[[ LISTED ENTRIES, beginning ]]
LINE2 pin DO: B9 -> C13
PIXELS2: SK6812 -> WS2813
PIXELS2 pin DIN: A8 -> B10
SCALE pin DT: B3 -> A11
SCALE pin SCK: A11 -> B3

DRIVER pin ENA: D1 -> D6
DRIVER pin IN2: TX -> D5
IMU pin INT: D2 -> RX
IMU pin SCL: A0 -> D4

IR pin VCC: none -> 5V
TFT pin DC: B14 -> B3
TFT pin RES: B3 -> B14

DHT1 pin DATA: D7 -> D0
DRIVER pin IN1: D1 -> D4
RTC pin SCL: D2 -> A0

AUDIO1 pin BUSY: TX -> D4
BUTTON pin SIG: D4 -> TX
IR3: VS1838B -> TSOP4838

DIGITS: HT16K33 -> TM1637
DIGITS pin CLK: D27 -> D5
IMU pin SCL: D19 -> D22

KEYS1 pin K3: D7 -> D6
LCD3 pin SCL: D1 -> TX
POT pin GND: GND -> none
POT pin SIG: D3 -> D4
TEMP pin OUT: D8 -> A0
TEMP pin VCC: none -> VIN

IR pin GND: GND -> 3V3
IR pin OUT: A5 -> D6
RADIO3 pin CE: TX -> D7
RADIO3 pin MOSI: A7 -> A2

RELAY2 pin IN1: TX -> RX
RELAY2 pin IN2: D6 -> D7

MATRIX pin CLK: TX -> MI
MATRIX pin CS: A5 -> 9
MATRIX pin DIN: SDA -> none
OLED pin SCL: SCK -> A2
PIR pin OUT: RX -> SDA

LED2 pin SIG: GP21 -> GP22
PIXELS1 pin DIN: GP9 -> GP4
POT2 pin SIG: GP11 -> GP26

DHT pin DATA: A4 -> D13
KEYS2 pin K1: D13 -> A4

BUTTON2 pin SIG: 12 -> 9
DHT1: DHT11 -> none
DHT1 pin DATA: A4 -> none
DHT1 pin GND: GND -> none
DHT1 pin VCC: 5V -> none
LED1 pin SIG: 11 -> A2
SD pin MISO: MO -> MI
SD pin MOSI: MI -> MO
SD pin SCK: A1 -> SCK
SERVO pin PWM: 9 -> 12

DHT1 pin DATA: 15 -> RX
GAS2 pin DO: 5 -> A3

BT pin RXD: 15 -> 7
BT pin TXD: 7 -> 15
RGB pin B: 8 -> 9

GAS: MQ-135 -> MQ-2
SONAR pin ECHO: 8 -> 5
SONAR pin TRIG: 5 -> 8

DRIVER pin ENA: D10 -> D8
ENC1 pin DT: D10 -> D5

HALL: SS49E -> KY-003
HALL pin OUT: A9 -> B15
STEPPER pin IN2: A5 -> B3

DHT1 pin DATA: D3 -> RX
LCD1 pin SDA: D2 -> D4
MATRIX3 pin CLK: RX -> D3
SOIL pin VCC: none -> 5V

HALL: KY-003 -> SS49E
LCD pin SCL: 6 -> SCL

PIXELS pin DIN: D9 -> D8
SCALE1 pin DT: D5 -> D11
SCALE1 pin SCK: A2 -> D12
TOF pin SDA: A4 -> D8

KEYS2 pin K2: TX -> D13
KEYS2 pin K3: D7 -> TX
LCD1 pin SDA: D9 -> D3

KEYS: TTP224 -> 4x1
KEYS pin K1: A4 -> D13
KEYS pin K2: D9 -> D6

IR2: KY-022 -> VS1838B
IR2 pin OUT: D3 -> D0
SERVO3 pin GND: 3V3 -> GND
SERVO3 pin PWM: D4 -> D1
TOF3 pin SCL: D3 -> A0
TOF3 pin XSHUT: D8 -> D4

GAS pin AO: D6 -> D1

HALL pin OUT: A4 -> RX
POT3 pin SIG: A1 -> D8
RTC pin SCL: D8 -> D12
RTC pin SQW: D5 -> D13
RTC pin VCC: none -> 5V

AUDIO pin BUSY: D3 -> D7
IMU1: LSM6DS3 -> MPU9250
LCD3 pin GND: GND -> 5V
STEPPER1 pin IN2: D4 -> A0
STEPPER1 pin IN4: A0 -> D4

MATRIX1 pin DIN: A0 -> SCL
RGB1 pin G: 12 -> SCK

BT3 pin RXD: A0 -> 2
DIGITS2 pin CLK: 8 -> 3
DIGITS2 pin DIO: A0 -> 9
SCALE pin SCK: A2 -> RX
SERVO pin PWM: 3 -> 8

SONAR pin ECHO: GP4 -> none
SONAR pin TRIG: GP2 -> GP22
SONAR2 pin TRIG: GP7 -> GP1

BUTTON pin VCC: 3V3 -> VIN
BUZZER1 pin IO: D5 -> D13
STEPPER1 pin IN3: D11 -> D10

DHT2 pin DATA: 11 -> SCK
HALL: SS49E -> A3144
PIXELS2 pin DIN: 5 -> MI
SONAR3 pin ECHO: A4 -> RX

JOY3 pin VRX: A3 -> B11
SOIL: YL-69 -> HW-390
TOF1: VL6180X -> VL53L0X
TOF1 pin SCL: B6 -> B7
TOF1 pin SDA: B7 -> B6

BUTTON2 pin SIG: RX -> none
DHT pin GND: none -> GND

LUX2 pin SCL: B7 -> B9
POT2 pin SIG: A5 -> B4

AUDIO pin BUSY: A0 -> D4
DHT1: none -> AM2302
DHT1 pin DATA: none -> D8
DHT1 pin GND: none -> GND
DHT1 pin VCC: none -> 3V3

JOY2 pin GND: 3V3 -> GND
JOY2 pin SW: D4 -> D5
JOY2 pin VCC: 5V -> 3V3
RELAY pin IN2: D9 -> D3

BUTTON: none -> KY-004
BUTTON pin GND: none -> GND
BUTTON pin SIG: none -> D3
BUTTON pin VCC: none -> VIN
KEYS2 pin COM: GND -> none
[[ LISTED ENTRIES, end ]]
* **ASSIGNED TASK**
Write out, from the lines above, only those from the line with "SOIL pin VCC: none -> 5V" to the line with "RTC pin SQW: D5 -> D13", exactly as given, including the first and the last.

* **WORKED SOLUTION**
SOIL pin VCC: none -> 5V

HALL: KY-003 -> SS49E
LCD pin SCL: 6 -> SCL

PIXELS pin DIN: D9 -> D8
SCALE1 pin DT: D5 -> D11
SCALE1 pin SCK: A2 -> D12
TOF pin SDA: A4 -> D8

KEYS2 pin K2: TX -> D13
KEYS2 pin K3: D7 -> TX
LCD1 pin SDA: D9 -> D3

KEYS: TTP224 -> 4x1
KEYS pin K1: A4 -> D13
KEYS pin K2: D9 -> D6

IR2: KY-022 -> VS1838B
IR2 pin OUT: D3 -> D0
SERVO3 pin GND: 3V3 -> GND
SERVO3 pin PWM: D4 -> D1
TOF3 pin SCL: D3 -> A0
TOF3 pin XSHUT: D8 -> D4

GAS pin AO: D6 -> D1

HALL pin OUT: A4 -> RX
POT3 pin SIG: A1 -> D8
RTC pin SCL: D8 -> D12
RTC pin SQW: D5 -> D13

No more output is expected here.